**TASK STATEMENT:** How many lines below hold "blue"? Answer with only the number.
─── DATA SECTION ───
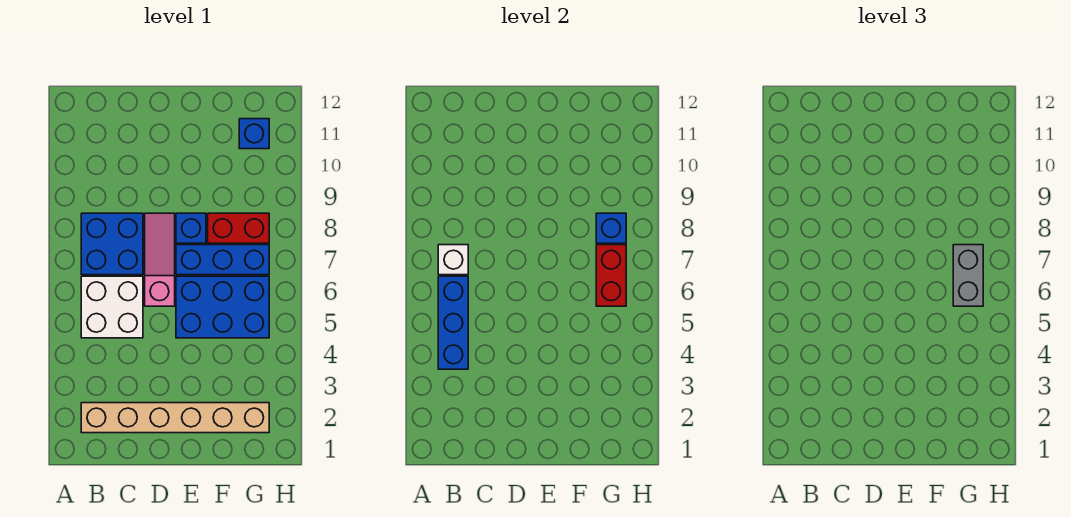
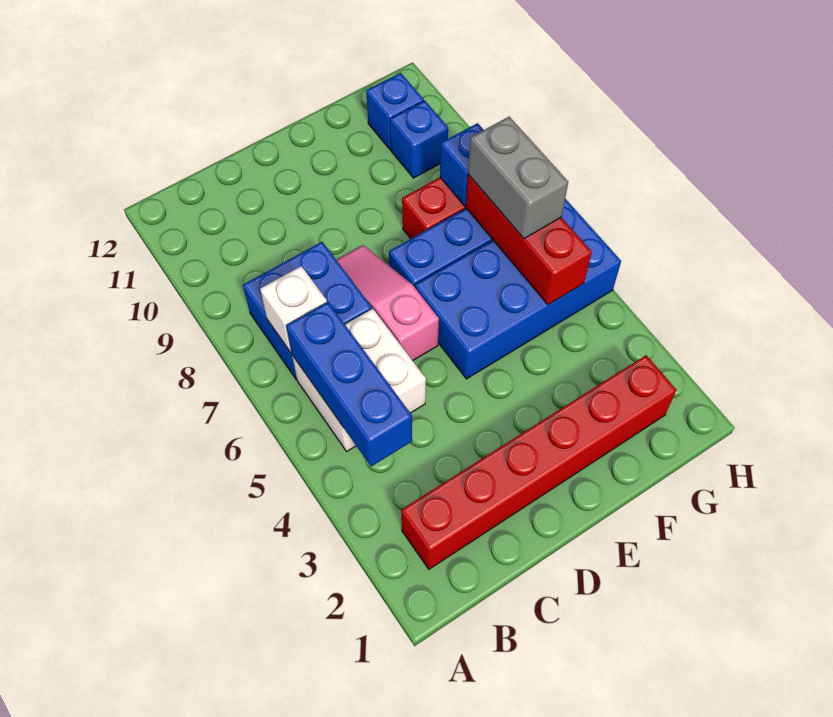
tan brick B2:G2 level 1 -> red brick B2:G2 level 1
blue brick E5:G6 level 1 -> blue brick E5:H6 level 1
blue brick E8 level 1 -> blue brick G10 level 1
red brick G6:G7 level 2 -> red brick G5:G7 level 2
───
**RESPONSE TO THE EXERCISE:** 2